About this exercise »
What you return must match the records below character for character, except that no picture appears.

[Data excerpts]
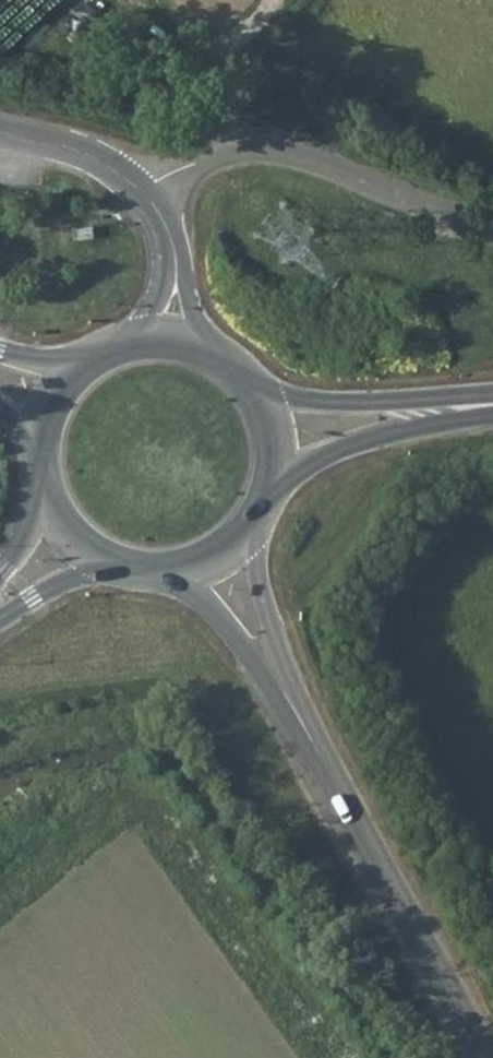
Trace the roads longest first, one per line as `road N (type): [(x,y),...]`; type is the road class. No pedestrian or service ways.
road 1 (unclassified): [(143,197),(155,180),(199,162),(277,152),(492,228)]
road 2 (tertiary): [(312,744),(491,1057)]
road 3 (secondary): [(492,401),(262,394)]
road 4 (tertiary): [(312,744),(268,621),(254,523)]
road 5 (secondary): [(275,476),(339,450),(492,413)]
road 6 (tertiary): [(181,574),(214,606),(312,744)]
road 7 (unclassified): [(0,132),(107,164),(143,197)]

Your solution »
Trace the roads longest first, one per line as `road N (type): [(x,y),...]`; type is the road class. No pedestrian or service ways.
road 1 (unclassified): [(143,197),(155,180),(199,162),(277,152),(492,228)]
road 2 (tertiary): [(312,744),(491,1057)]
road 3 (secondary): [(492,401),(262,394)]
road 4 (tertiary): [(312,744),(268,621),(254,523)]
road 5 (secondary): [(275,476),(339,450),(492,413)]
road 6 (tertiary): [(181,574),(214,606),(312,744)]
road 7 (unclassified): [(0,132),(107,164),(143,197)]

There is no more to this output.